## REQUIRED ACTION
From first line to last, the records below are to be duplicated exactly.
═══ MATERIAL FOR THIS EXERCISE
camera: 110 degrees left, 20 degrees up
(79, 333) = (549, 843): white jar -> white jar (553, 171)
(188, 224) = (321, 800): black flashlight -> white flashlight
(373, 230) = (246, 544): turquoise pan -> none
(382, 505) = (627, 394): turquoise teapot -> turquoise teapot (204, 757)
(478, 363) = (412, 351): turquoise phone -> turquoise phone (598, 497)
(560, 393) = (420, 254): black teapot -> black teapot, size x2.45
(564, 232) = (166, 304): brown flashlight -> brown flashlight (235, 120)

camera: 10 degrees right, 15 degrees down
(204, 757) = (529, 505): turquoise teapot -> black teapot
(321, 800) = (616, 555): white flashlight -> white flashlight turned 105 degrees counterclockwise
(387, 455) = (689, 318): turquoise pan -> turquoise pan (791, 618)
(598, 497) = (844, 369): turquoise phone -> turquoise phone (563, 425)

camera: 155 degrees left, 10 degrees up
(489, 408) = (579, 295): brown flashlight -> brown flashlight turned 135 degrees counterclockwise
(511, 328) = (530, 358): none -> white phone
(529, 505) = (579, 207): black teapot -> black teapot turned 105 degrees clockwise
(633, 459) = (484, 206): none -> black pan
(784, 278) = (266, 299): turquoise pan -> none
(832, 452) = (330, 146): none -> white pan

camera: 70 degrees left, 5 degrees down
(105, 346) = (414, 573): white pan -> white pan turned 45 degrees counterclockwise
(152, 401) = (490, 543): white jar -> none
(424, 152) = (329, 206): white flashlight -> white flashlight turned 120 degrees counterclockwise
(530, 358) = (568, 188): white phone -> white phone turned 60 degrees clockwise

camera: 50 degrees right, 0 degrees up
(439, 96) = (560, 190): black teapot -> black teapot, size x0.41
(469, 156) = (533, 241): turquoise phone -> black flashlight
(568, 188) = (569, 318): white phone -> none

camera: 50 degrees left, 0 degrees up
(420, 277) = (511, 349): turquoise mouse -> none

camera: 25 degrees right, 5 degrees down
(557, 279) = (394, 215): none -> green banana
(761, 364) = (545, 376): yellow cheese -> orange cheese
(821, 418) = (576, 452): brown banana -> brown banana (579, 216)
══════
## SOLUTION TO THE EXERCISE
camera: 110 degrees left, 20 degrees up
(79, 333) = (549, 843): white jar -> white jar (553, 171)
(188, 224) = (321, 800): black flashlight -> white flashlight
(373, 230) = (246, 544): turquoise pan -> none
(382, 505) = (627, 394): turquoise teapot -> turquoise teapot (204, 757)
(478, 363) = (412, 351): turquoise phone -> turquoise phone (598, 497)
(560, 393) = (420, 254): black teapot -> black teapot, size x2.45
(564, 232) = (166, 304): brown flashlight -> brown flashlight (235, 120)

camera: 10 degrees right, 15 degrees down
(204, 757) = (529, 505): turquoise teapot -> black teapot
(321, 800) = (616, 555): white flashlight -> white flashlight turned 105 degrees counterclockwise
(387, 455) = (689, 318): turquoise pan -> turquoise pan (791, 618)
(598, 497) = (844, 369): turquoise phone -> turquoise phone (563, 425)

camera: 155 degrees left, 10 degrees up
(489, 408) = (579, 295): brown flashlight -> brown flashlight turned 135 degrees counterclockwise
(511, 328) = (530, 358): none -> white phone
(529, 505) = (579, 207): black teapot -> black teapot turned 105 degrees clockwise
(633, 459) = (484, 206): none -> black pan
(784, 278) = (266, 299): turquoise pan -> none
(832, 452) = (330, 146): none -> white pan

camera: 70 degrees left, 5 degrees down
(105, 346) = (414, 573): white pan -> white pan turned 45 degrees counterclockwise
(152, 401) = (490, 543): white jar -> none
(424, 152) = (329, 206): white flashlight -> white flashlight turned 120 degrees counterclockwise
(530, 358) = (568, 188): white phone -> white phone turned 60 degrees clockwise

camera: 50 degrees right, 0 degrees up
(439, 96) = (560, 190): black teapot -> black teapot, size x0.41
(469, 156) = (533, 241): turquoise phone -> black flashlight
(568, 188) = (569, 318): white phone -> none

camera: 50 degrees left, 0 degrees up
(420, 277) = (511, 349): turquoise mouse -> none

camera: 25 degrees right, 5 degrees down
(557, 279) = (394, 215): none -> green banana
(761, 364) = (545, 376): yellow cheese -> orange cheese
(821, 418) = (576, 452): brown banana -> brown banana (579, 216)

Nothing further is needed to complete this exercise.